PROVIDED INFORMATION Block Start
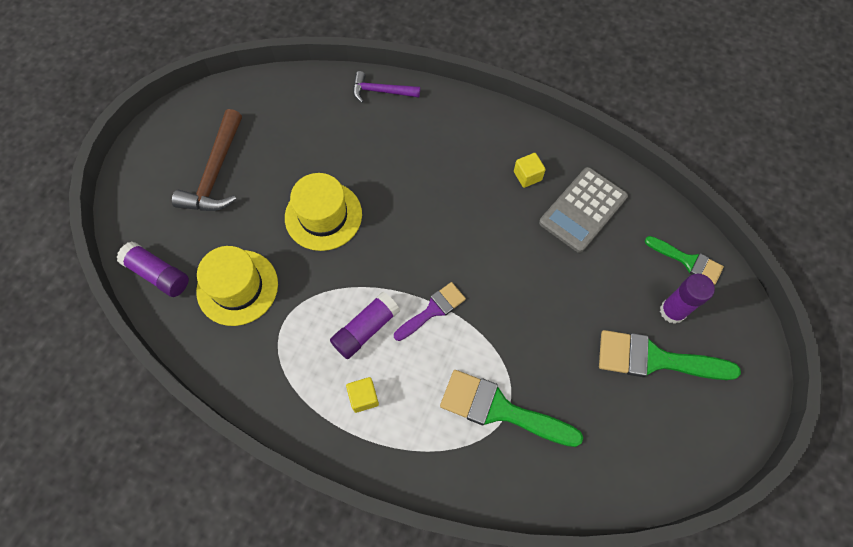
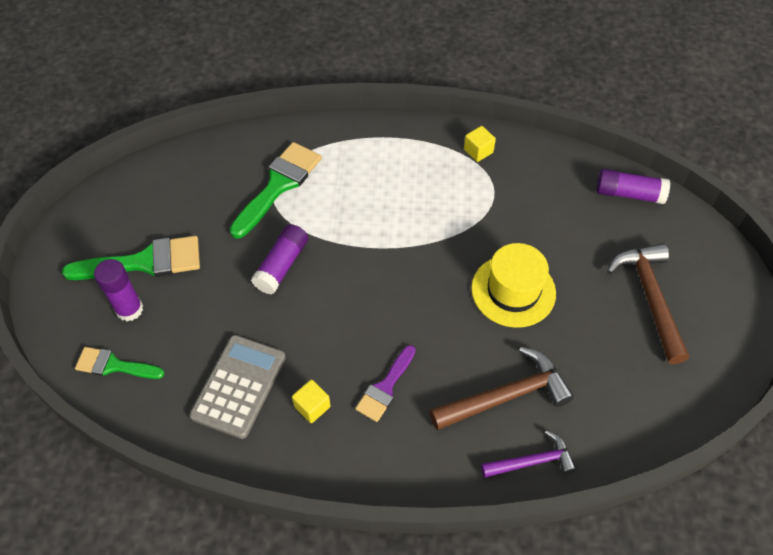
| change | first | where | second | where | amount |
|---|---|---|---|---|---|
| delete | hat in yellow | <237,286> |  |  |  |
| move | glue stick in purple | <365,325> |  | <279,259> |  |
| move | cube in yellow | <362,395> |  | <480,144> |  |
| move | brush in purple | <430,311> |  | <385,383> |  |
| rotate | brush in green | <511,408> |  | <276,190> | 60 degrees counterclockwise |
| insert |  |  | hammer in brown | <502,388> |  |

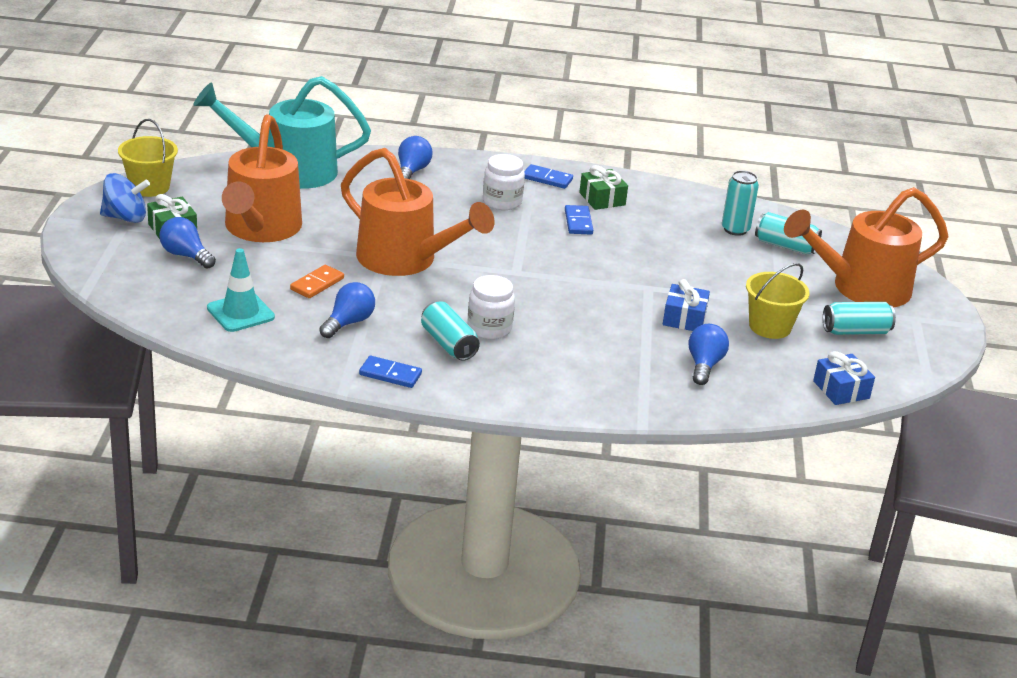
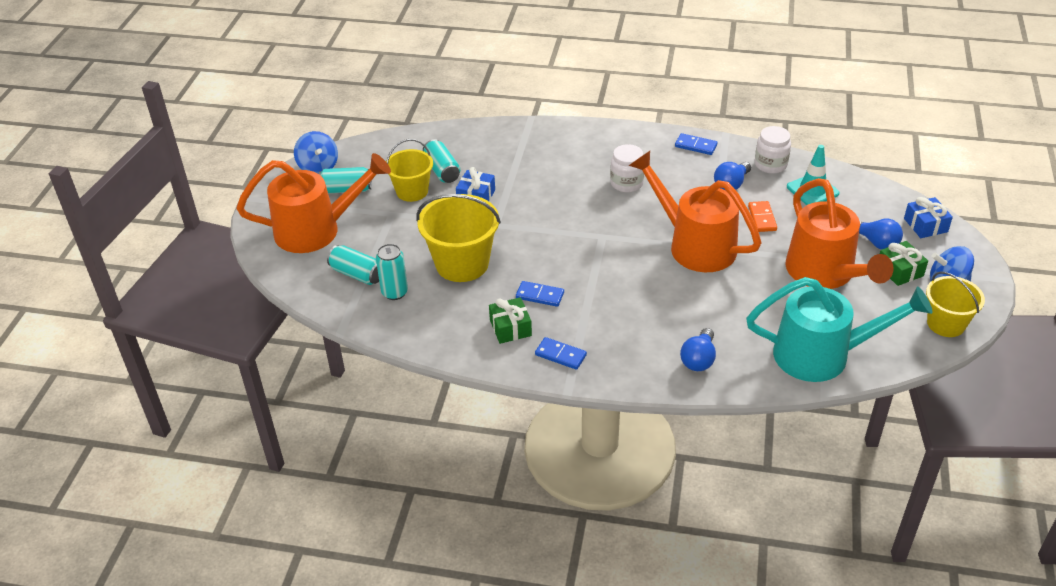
| change | first | where | second | where | amount |
|---|---|---|---|---|---|
| rotate | watering can in orange | <262,178> |  | <839,233> | 150 degrees clockwise |
| rotate | domino in orange | <317,281> |  | <762,216> | 45 degrees counterclockwise |
| move | can in turquoise | <450,331> |  | <441,161> |  |
| move | jar in white | <504,182> |  | <773,150> |  |
| rotate | domino in blue | <579,220> |  | <540,294> | 75 degrees counterclockwise |
| delete | light bulb in blue | <709,354> |  |  |  |
| move | gift in blue | <844,378> |  | <928,217> |  |
| insert |  |  | spinning top in blue | <316,152> |  |
| insert |  |  | bucket in yellow | <458,238> |  |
PROVIDED INFORMATION Block End
**WORK REQUIRED**
Each line in the entries above, starting at the line with "move | glue" and ending at the line with "60 degrees counterclockwise |", is to be printed exactly, and only those lines.

**ANSWER SECTION**
| move | glue stick in purple | <365,325> |  | <279,259> |  |
| move | cube in yellow | <362,395> |  | <480,144> |  |
| move | brush in purple | <430,311> |  | <385,383> |  |
| rotate | brush in green | <511,408> |  | <276,190> | 60 degrees counterclockwise |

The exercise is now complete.